> _Data in this exercise_:
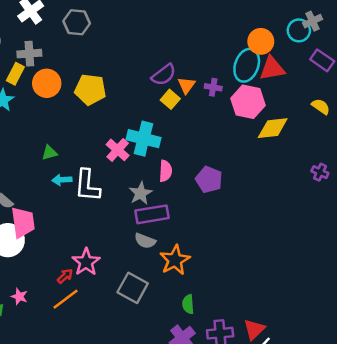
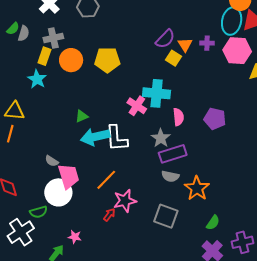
cyan arrow: (62, 180) -> (95, 137), size x1.8
pink star: (86, 262) -> (125, 201), turned 30
orange line: (65, 299) -> (106, 180), moved
green semicircle: (188, 304) -> (213, 223), turned -133

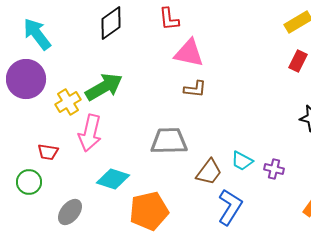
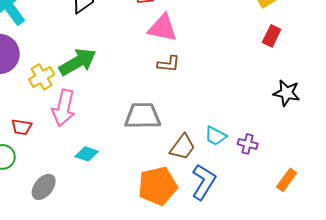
cyan diamond: (113, 179) -> (87, 154), size x0.7
orange pentagon: (149, 211) -> (158, 186), moved

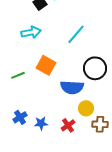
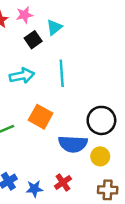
cyan line: (76, 34) -> (62, 73), moved, turned -45
yellow circle: (86, 108) -> (100, 156), moved
red cross: (68, 125) -> (63, 182), moved

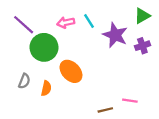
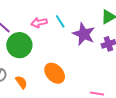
orange ellipse: (71, 71) -> (55, 73), moved
orange semicircle: (46, 88) -> (21, 82), turned -48

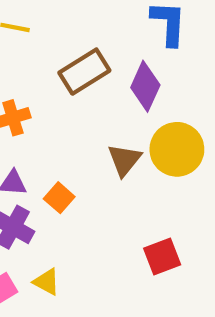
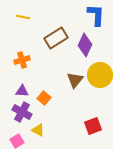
yellow triangle: (47, 282) -> (38, 130), moved

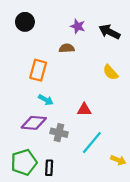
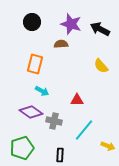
black circle: (25, 22) -> (32, 22), moved
purple star: (78, 26) -> (71, 24), size x1.5
purple diamond: (34, 123) -> (31, 112), turned 30
black rectangle: (49, 168) -> (60, 155), moved

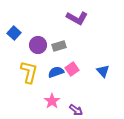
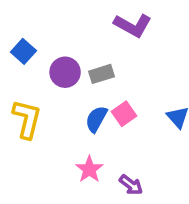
yellow L-shape: (29, 72) -> (27, 119), moved
blue semicircle: (56, 72) -> (96, 119), turned -42

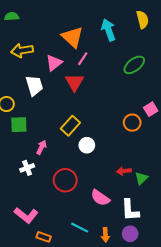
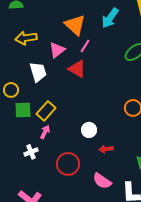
cyan arrow: (108, 30) -> (110, 18), turned -125
red triangle: (74, 82) -> (77, 69), turned -30
yellow rectangle: (70, 126) -> (46, 111), moved
red arrow: (124, 171) -> (106, 149), moved

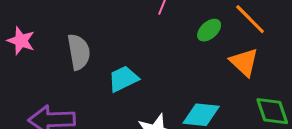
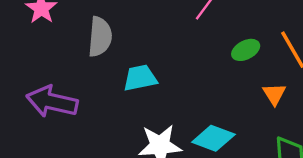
orange triangle: (244, 62) -> (274, 94), size x0.7

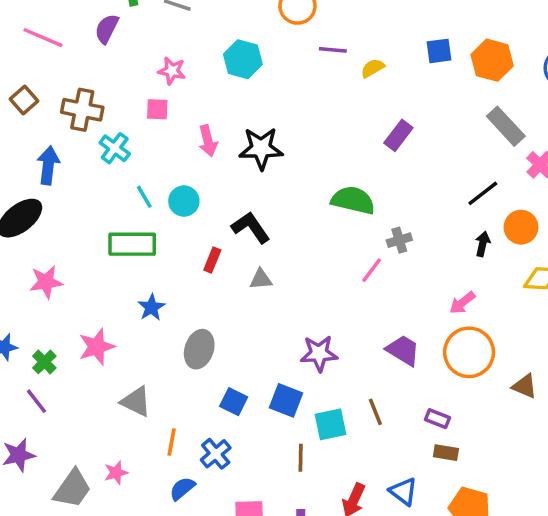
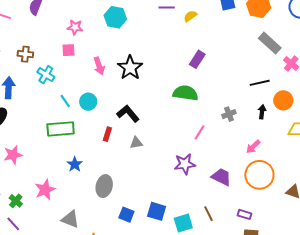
brown cross: (82, 110) -> (25, 54), size x0.7
purple rectangle: (398, 135) -> (197, 59), moved
black star: (261, 148) -> (130, 68), turned -30
black line: (483, 193) -> (260, 83), turned 30
gray cross: (399, 240) -> (229, 114), moved
purple star: (319, 353) -> (185, 164), moved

> _Directions_: An exact printout is needed of the lines from the one containing "black line: (483, 193)" through the end of the listing above, both of those lines included, and nothing else.

> _Solution to the exercise_:
black line: (483, 193) -> (260, 83), turned 30
gray cross: (399, 240) -> (229, 114), moved
purple star: (319, 353) -> (185, 164), moved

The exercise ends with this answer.